START Material for this task

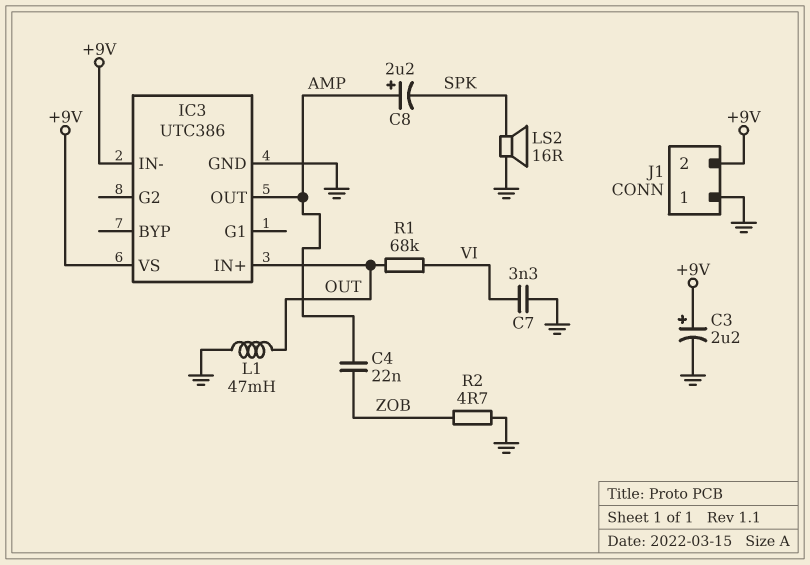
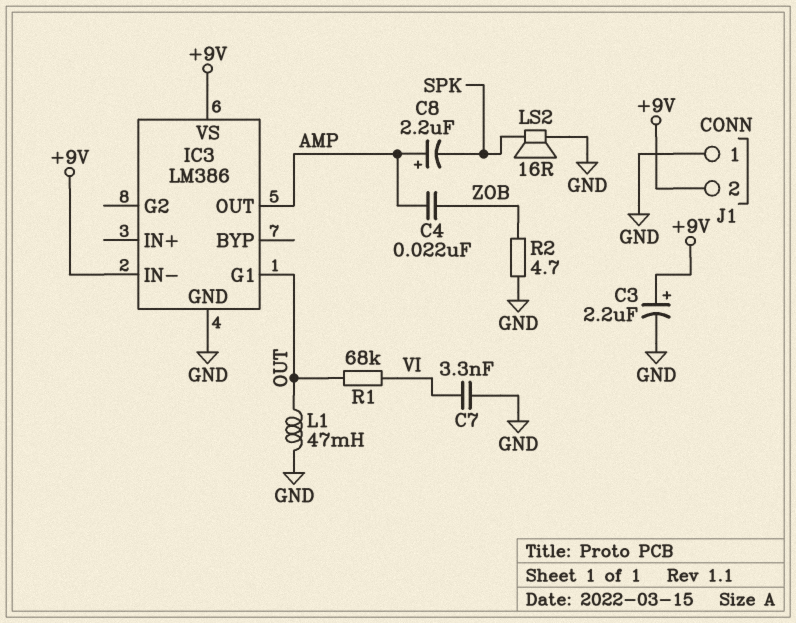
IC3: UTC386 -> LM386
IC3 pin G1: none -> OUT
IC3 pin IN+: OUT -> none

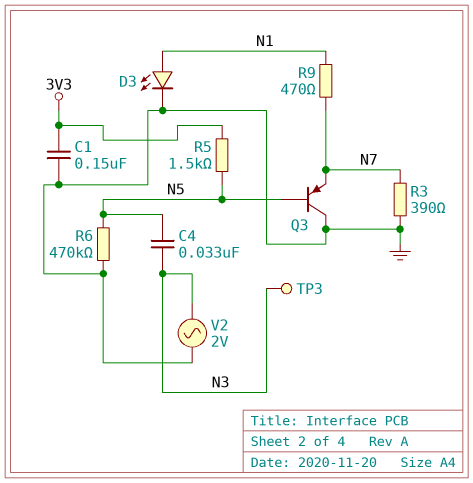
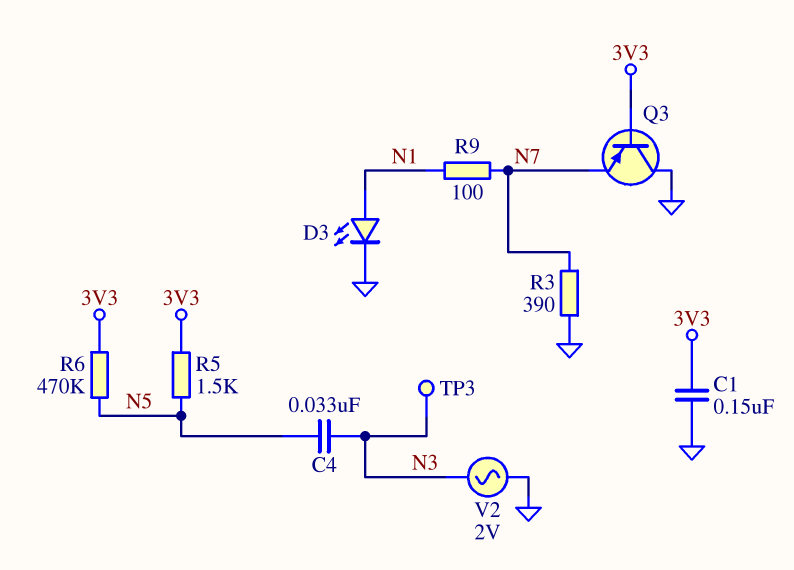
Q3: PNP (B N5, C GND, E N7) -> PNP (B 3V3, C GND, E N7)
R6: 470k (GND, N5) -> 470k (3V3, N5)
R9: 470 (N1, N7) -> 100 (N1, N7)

END Material for this task
START Material for this task

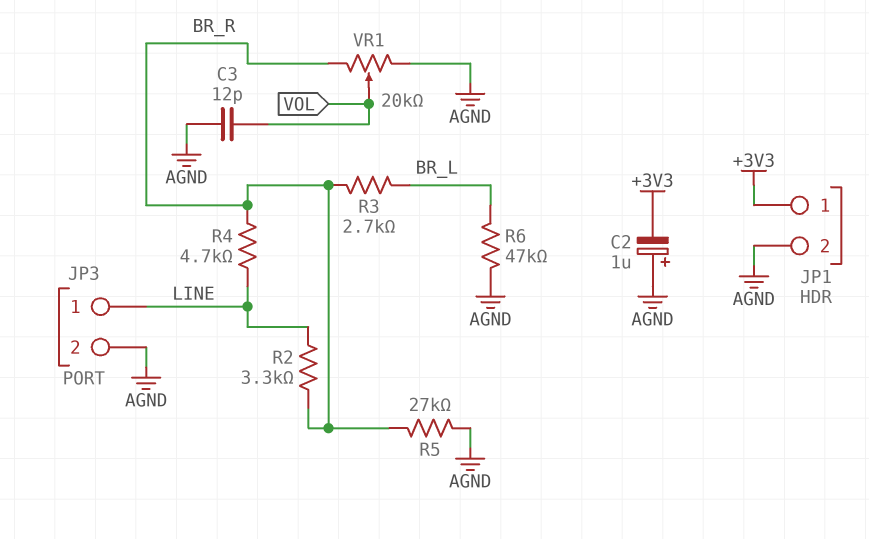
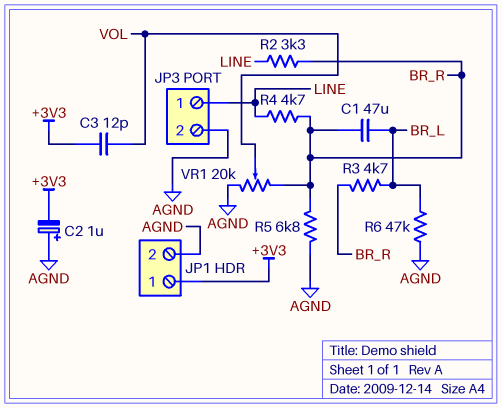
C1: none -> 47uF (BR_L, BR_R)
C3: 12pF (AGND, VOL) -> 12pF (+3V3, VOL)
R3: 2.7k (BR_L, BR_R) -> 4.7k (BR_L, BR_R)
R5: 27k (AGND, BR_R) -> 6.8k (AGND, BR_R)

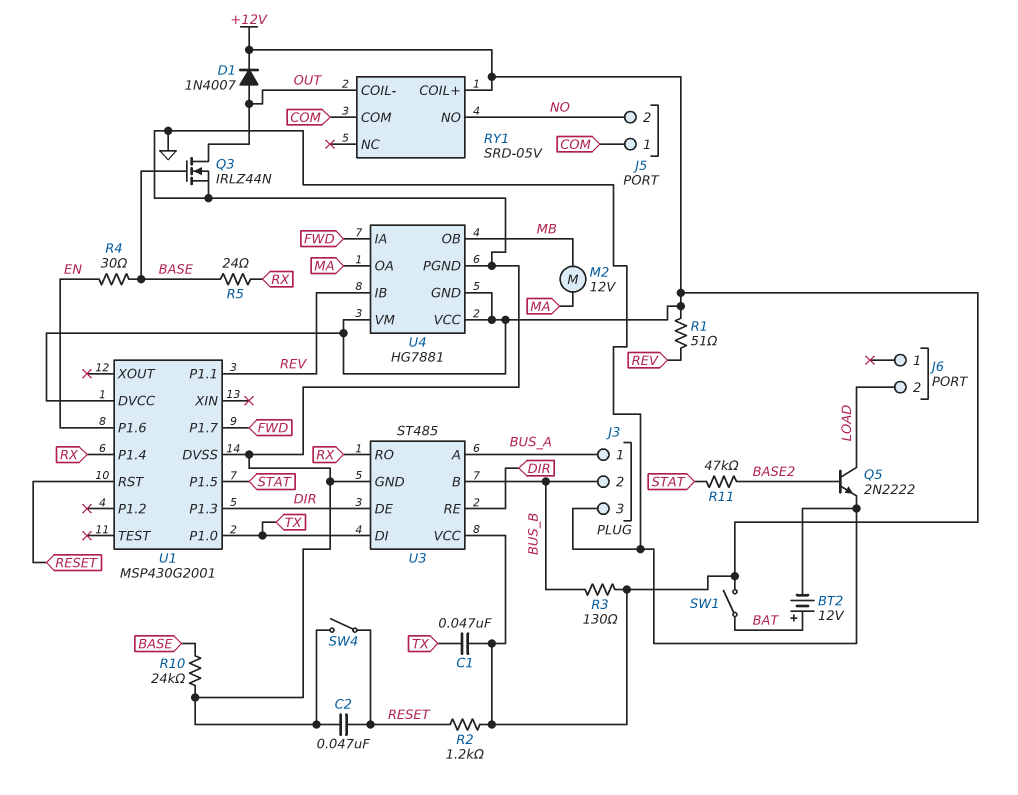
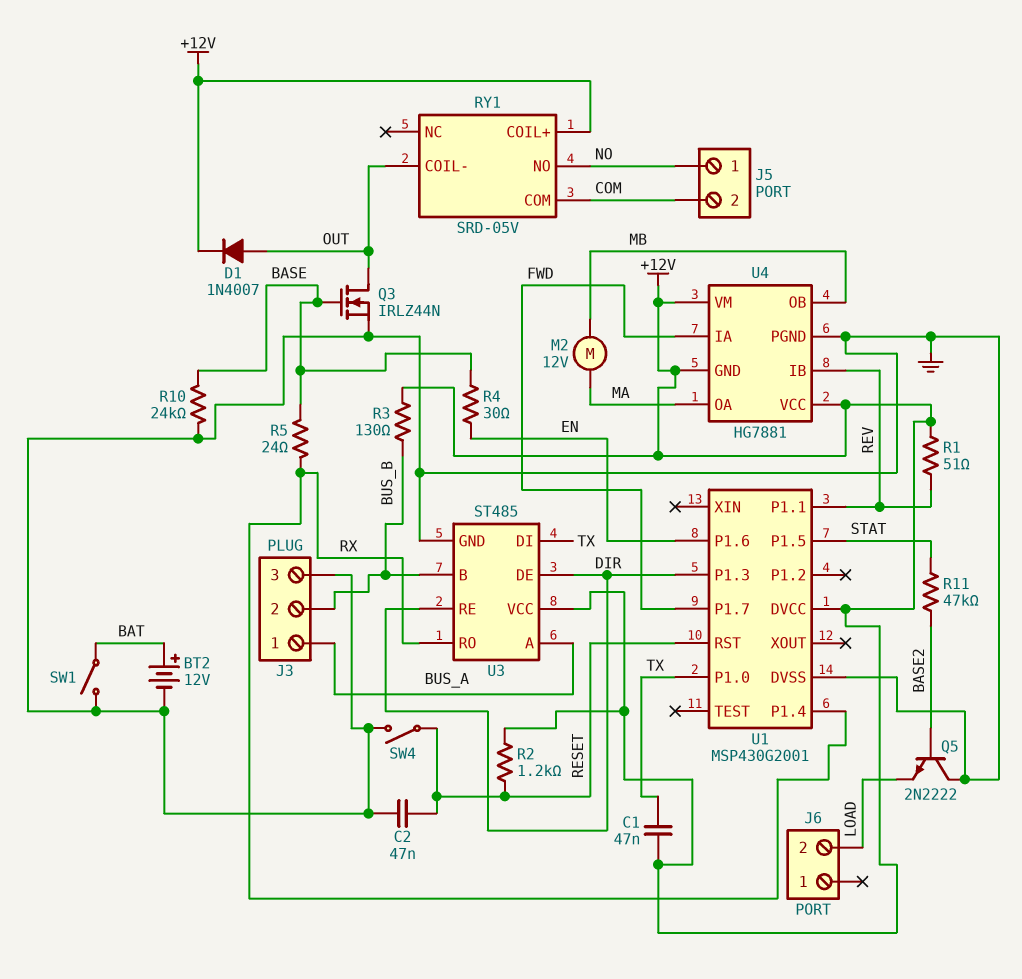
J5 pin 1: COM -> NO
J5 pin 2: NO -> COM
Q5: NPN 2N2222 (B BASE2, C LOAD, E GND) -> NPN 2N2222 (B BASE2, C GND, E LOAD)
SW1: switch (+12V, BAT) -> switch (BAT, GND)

END Material for this task
START Material for this task

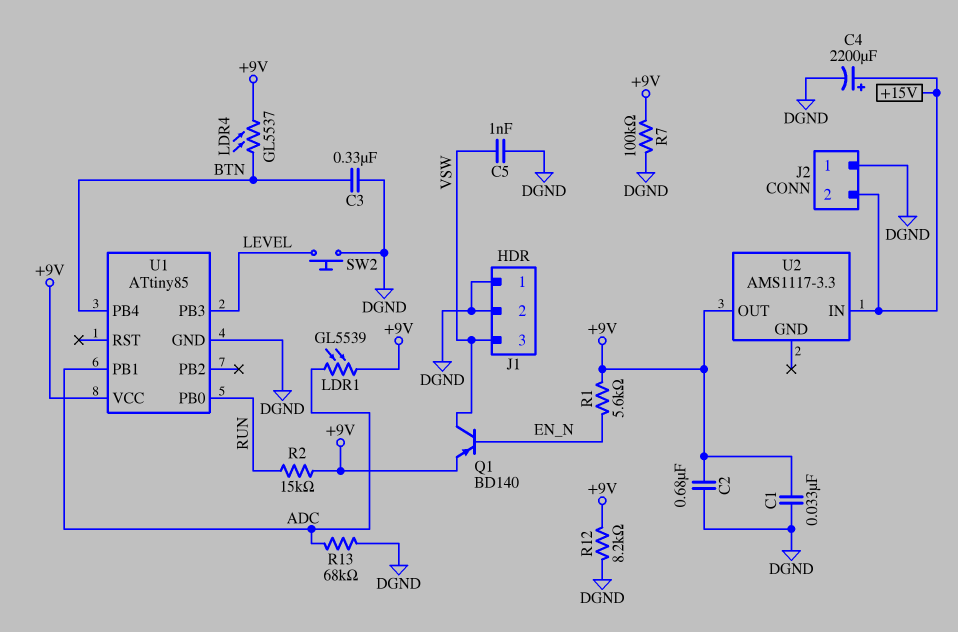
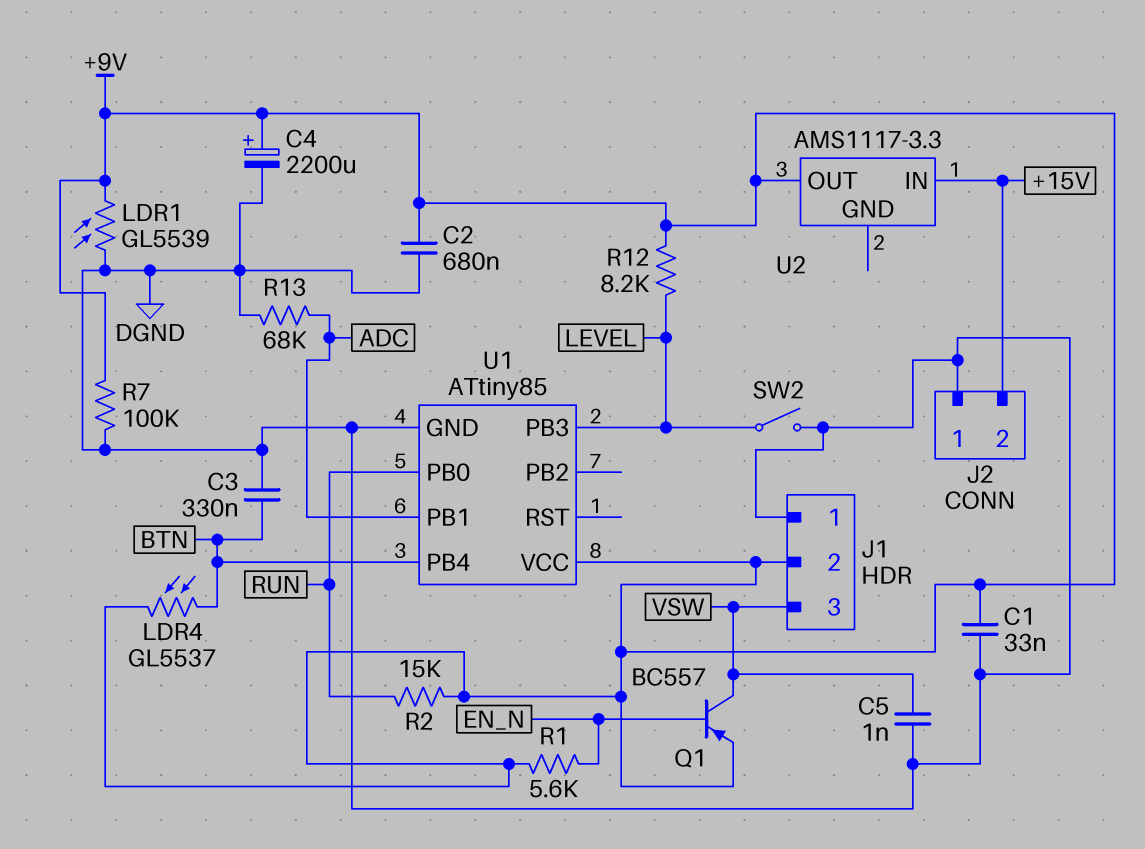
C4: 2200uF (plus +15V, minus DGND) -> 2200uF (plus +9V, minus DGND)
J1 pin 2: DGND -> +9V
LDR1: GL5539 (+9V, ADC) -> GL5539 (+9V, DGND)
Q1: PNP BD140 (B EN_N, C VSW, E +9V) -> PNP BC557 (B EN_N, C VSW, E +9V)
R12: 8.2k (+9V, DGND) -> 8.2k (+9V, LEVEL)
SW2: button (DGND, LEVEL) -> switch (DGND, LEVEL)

END Material for this task

* _What you need to do_
Answer with a number alone: how many lines of the records contain the string "none"?

* _Reply to the exercise_
3